Content starts

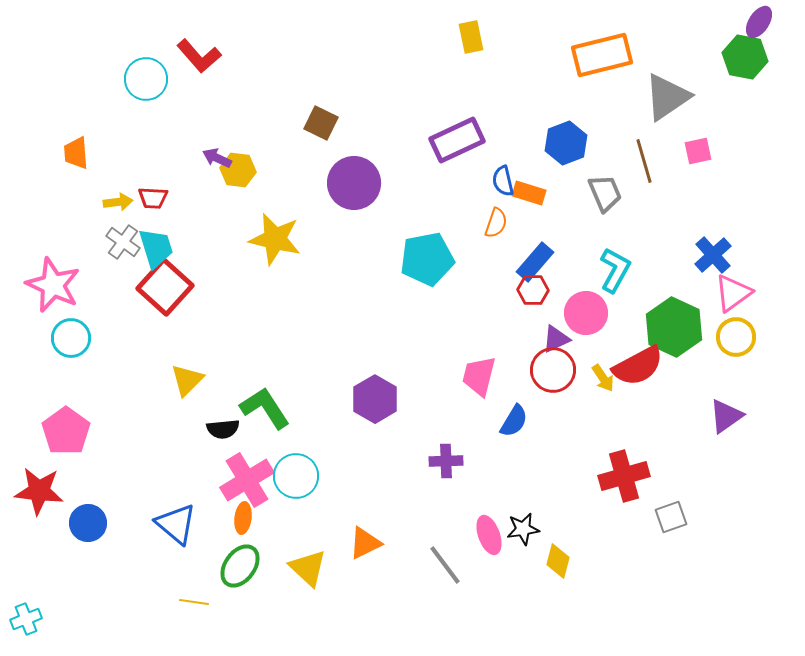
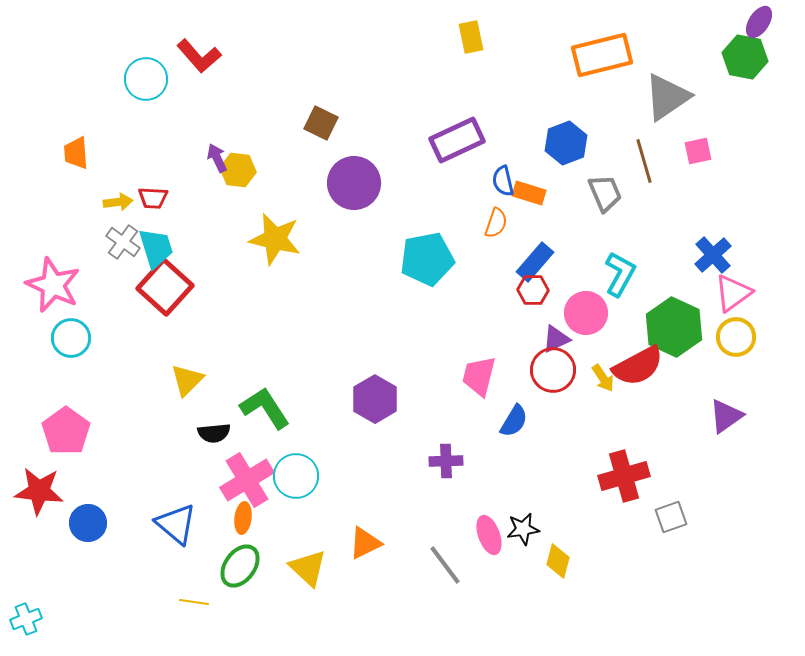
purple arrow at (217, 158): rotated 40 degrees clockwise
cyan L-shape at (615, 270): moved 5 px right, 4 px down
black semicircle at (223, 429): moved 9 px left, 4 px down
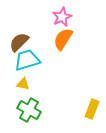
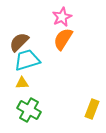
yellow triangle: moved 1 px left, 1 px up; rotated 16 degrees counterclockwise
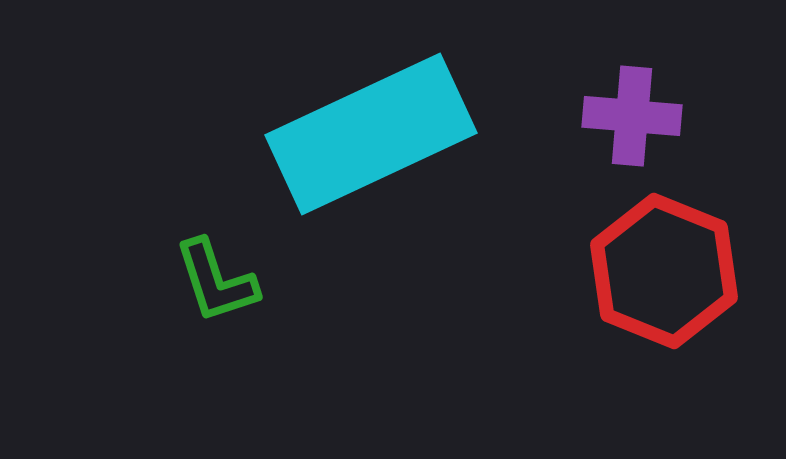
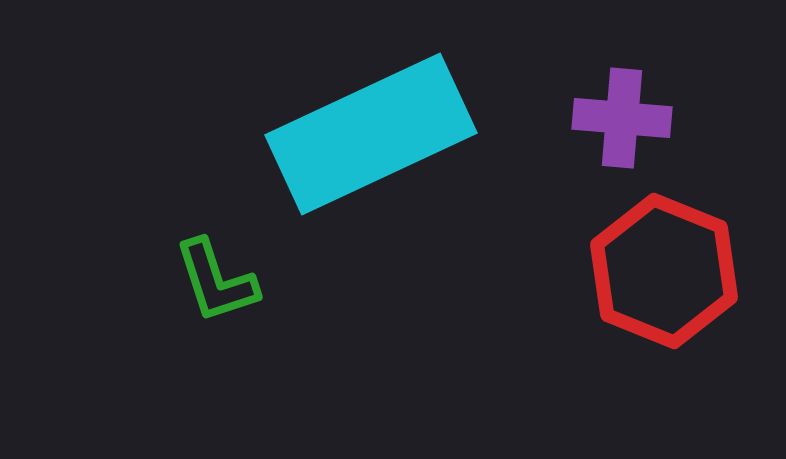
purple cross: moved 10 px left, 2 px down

Content ends
Content starts

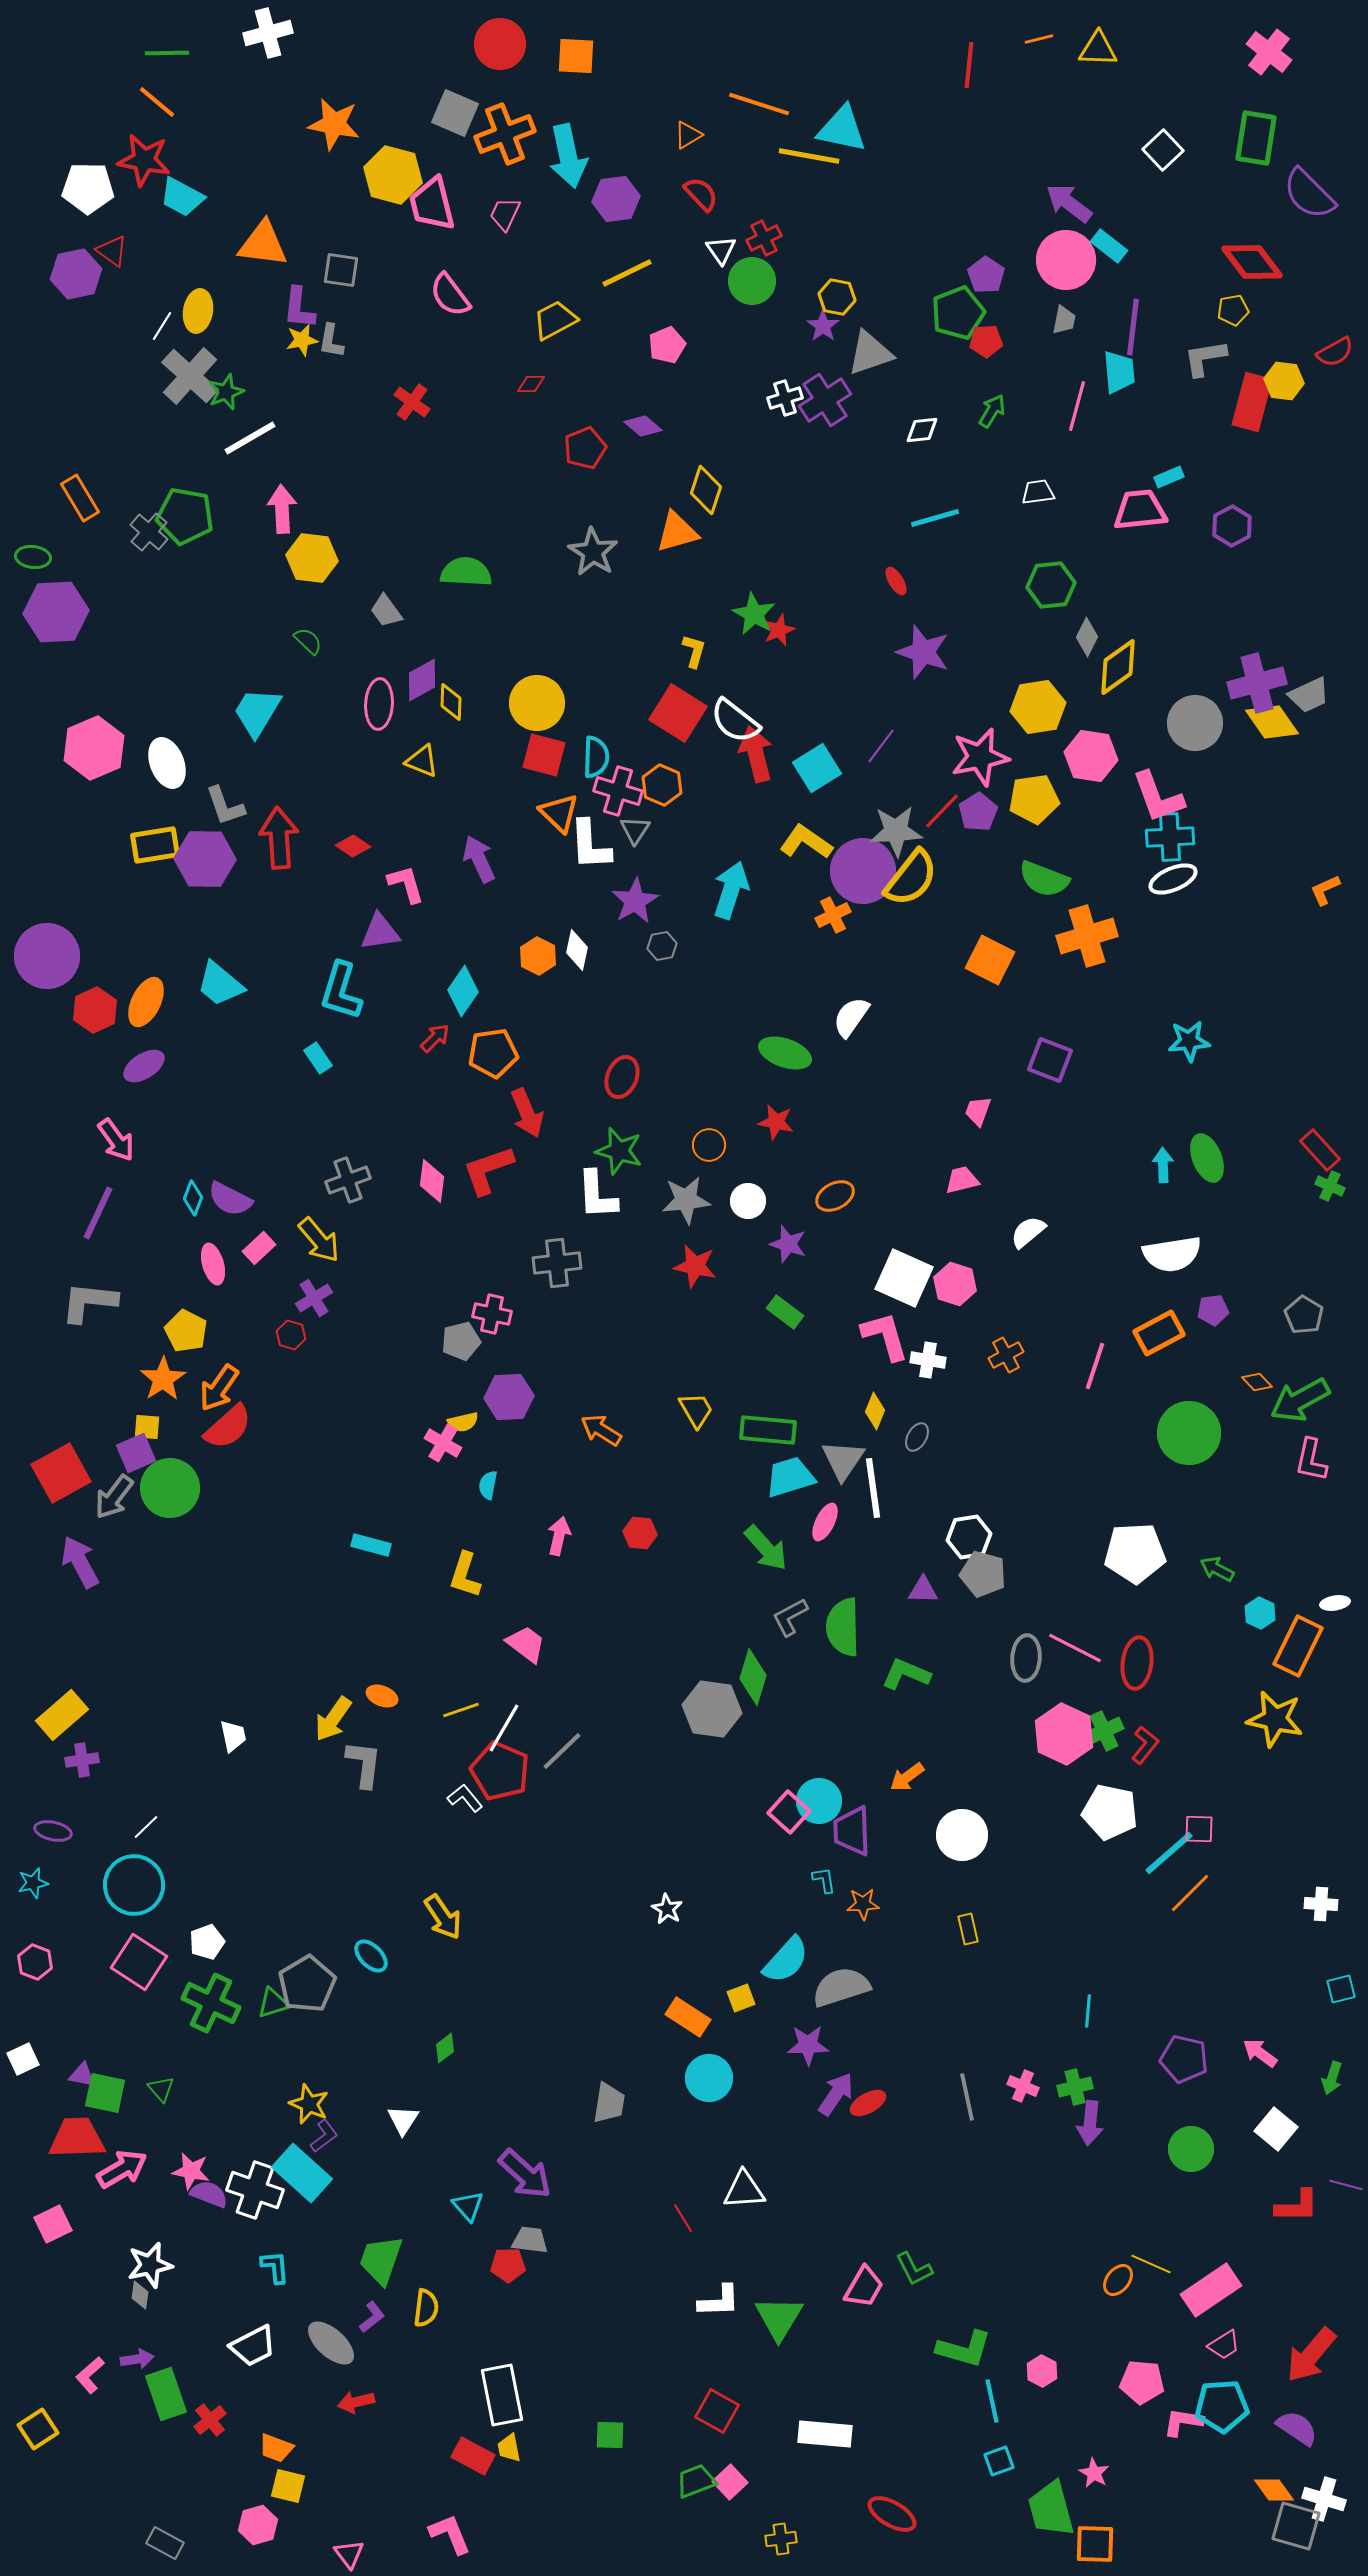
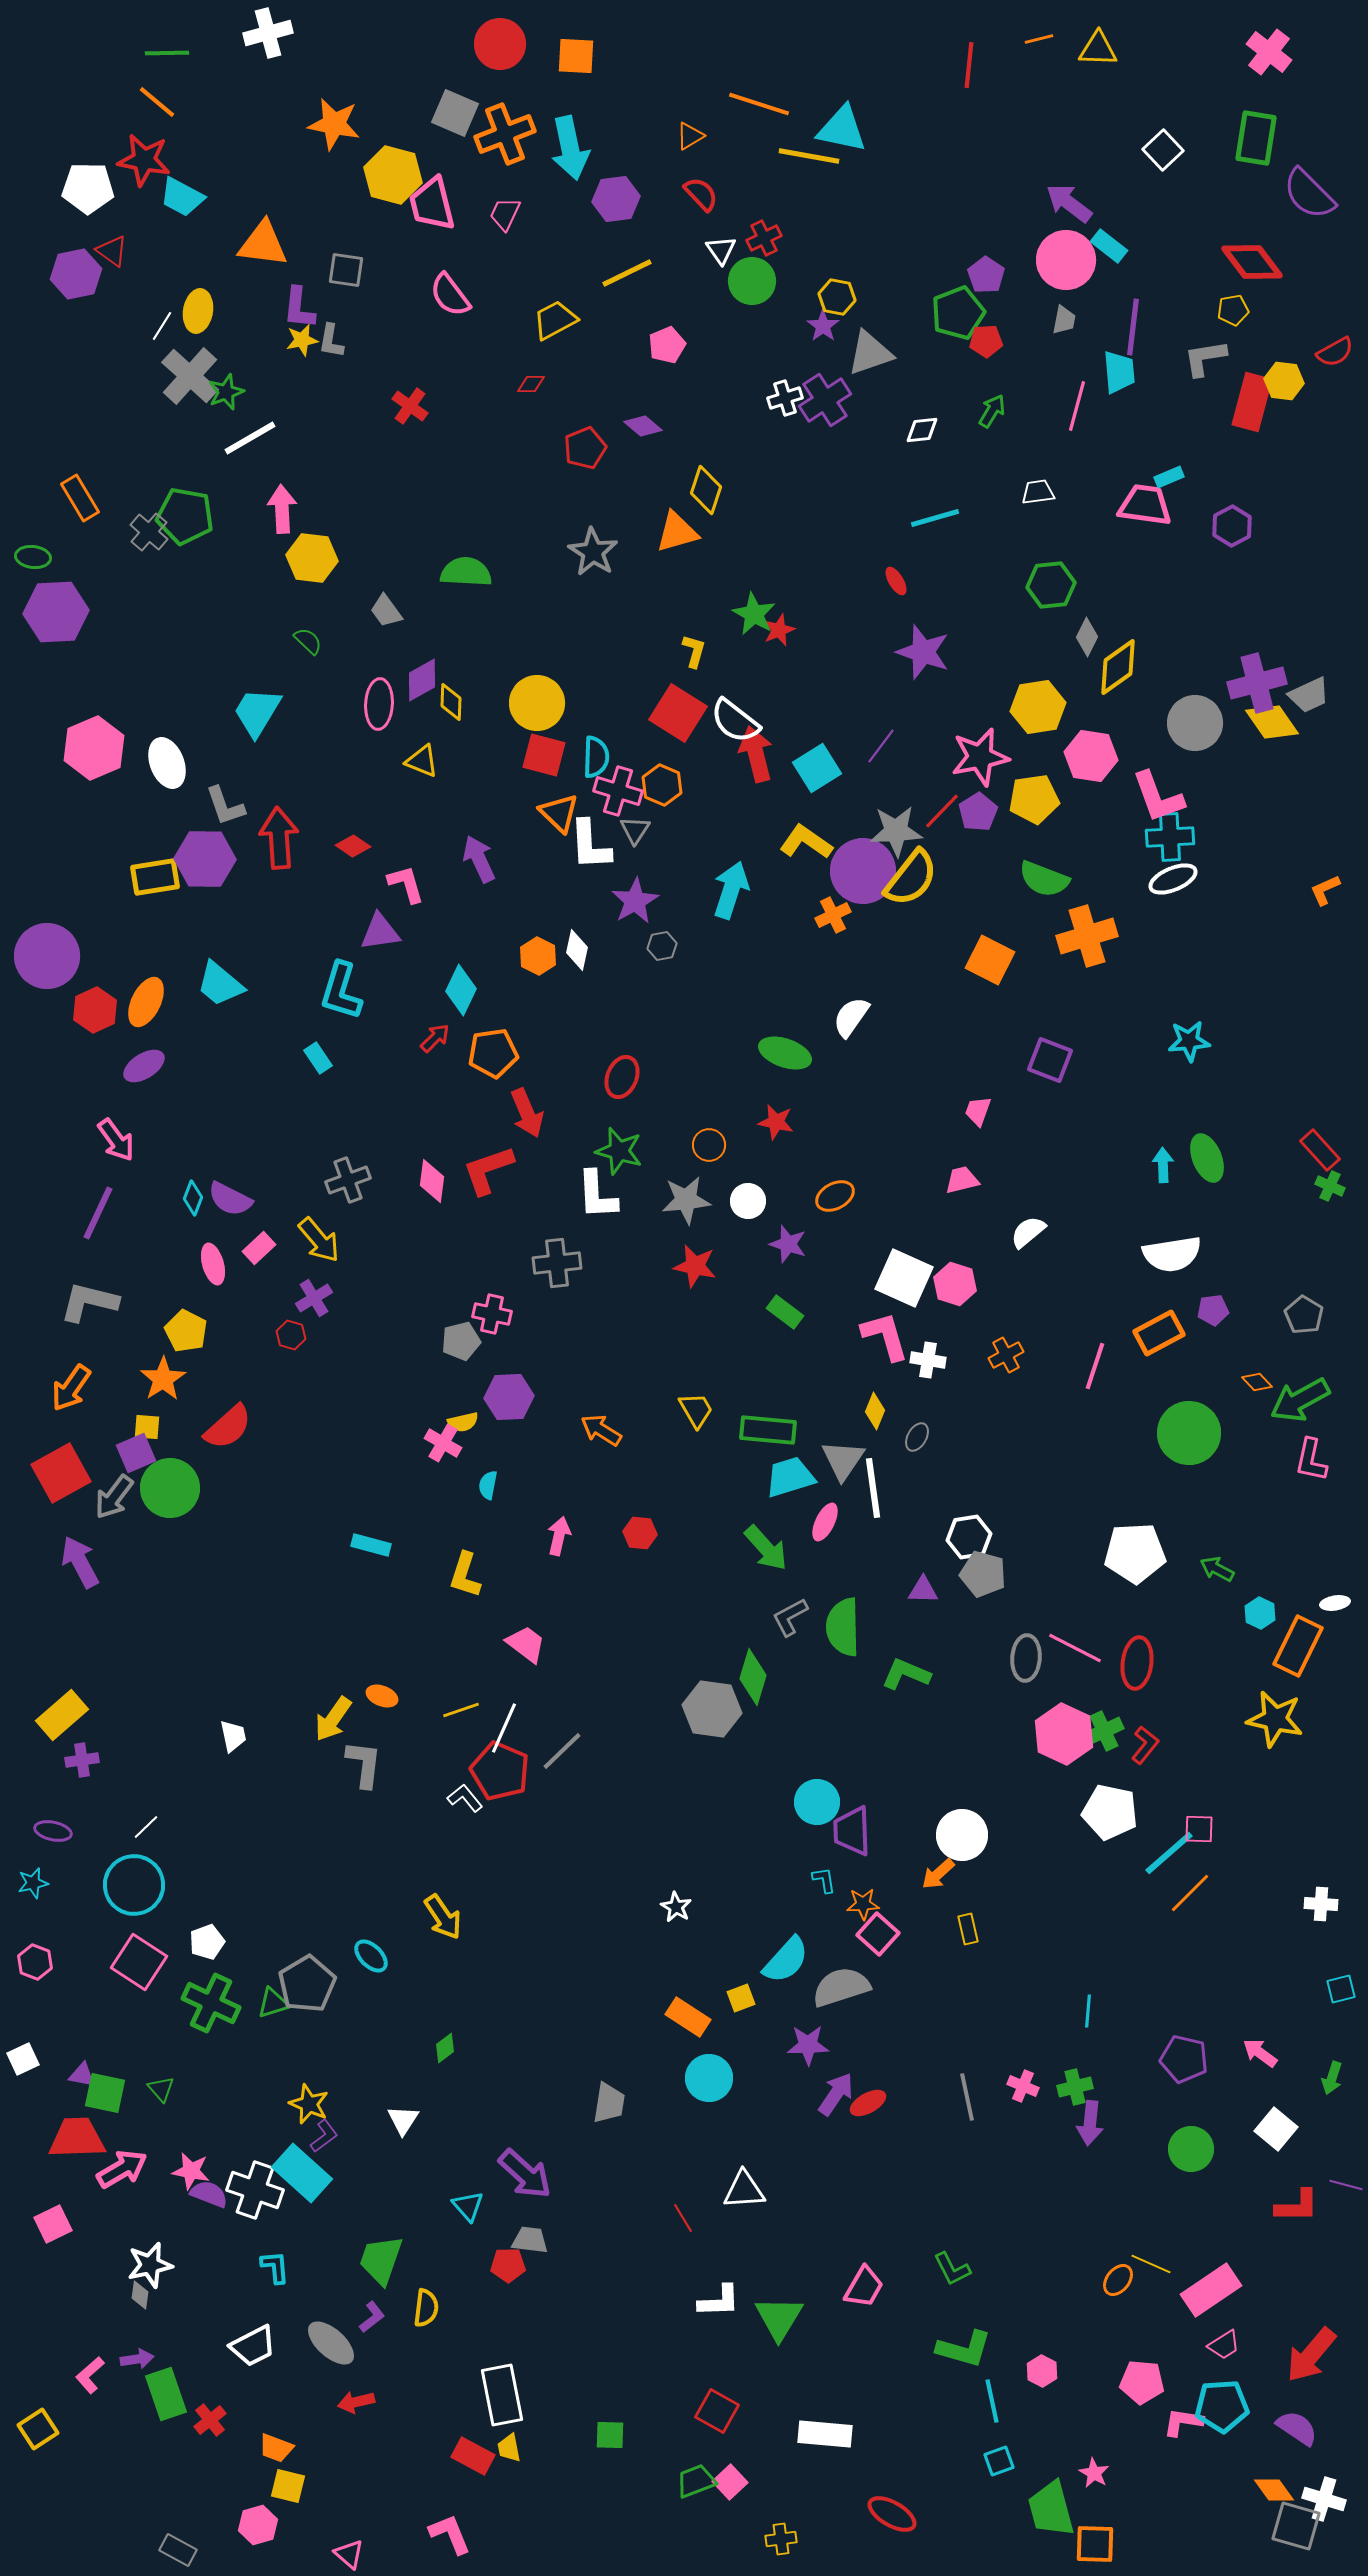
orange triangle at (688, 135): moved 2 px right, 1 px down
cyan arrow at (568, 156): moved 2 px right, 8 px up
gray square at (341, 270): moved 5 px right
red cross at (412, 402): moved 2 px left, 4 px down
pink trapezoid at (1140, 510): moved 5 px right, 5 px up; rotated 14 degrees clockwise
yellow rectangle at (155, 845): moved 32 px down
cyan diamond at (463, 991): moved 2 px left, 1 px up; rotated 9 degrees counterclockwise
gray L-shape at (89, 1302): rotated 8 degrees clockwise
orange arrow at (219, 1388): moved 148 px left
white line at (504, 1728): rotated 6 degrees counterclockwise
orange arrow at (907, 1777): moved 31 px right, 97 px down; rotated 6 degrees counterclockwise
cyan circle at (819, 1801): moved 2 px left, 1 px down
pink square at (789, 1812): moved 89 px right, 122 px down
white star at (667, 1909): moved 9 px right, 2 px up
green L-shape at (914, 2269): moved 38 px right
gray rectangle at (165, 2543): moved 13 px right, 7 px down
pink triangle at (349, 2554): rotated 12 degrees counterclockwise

Content ends

Among the lines of the material, find those holding the word "down" and return them.

cyan L-shape at (615, 270): moved 5 px right, 4 px down
black semicircle at (223, 429): moved 9 px left, 4 px down
purple cross: moved 10 px left, 2 px down
orange triangle at (688, 135): moved 2 px right, 1 px down
red cross at (412, 402): moved 2 px left, 4 px down
yellow rectangle at (155, 845): moved 32 px down
orange arrow at (907, 1777): moved 31 px right, 97 px down; rotated 6 degrees counterclockwise
cyan circle at (819, 1801): moved 2 px left, 1 px down
pink square at (789, 1812): moved 89 px right, 122 px down
gray rectangle at (165, 2543): moved 13 px right, 7 px down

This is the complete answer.